TASK DETAILS:
Once the line containing "building: none -> [123,54,227,147]" is found in the data below, repeat it and every later line exactly, leaving the pictures out.

ENTRIES SUPPLIED:
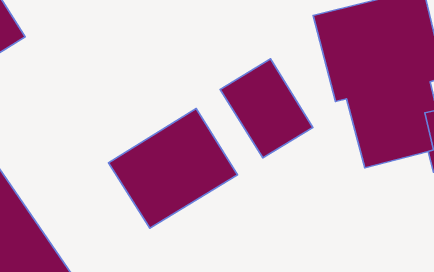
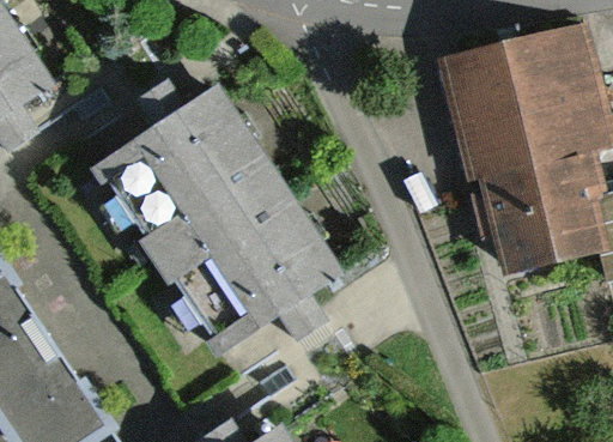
building: none -> [96,95,275,262]
building: [220,59,313,158] -> none

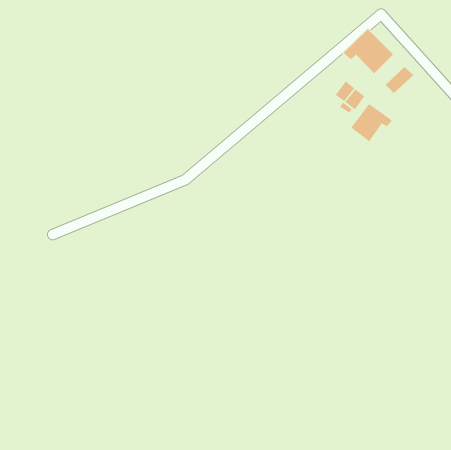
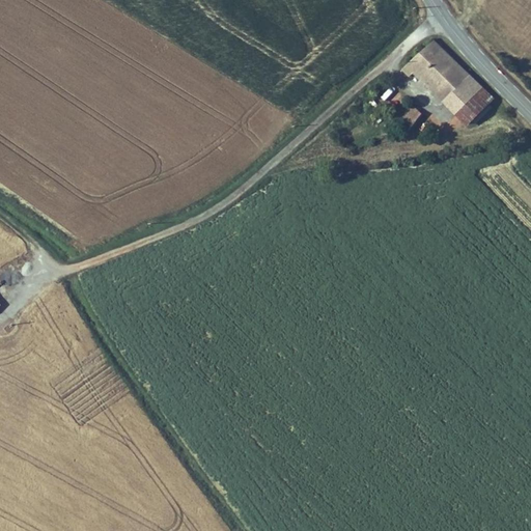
building: none -> [441,72,476,107]
building: [350,103,393,142] -> none

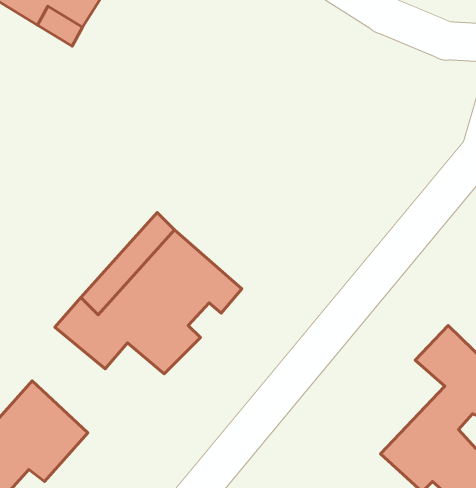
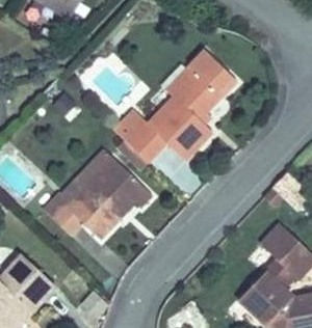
building: none -> [123,54,227,147]

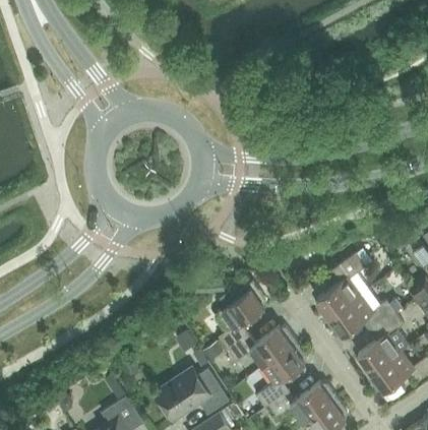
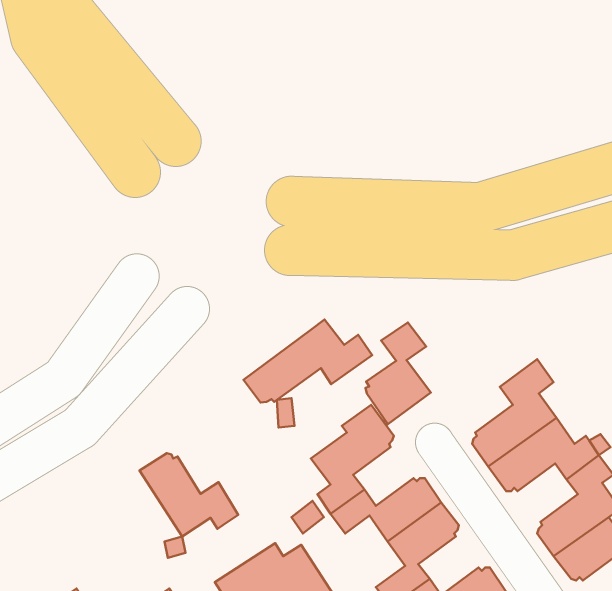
building: none -> [244,320,372,403]
building: none -> [366,323,431,424]
building: none -> [140,453,238,537]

COMPLETED TASK:
building: none -> [123,54,227,147]

building: none -> [244,320,372,403]
building: none -> [366,323,431,424]
building: none -> [140,453,238,537]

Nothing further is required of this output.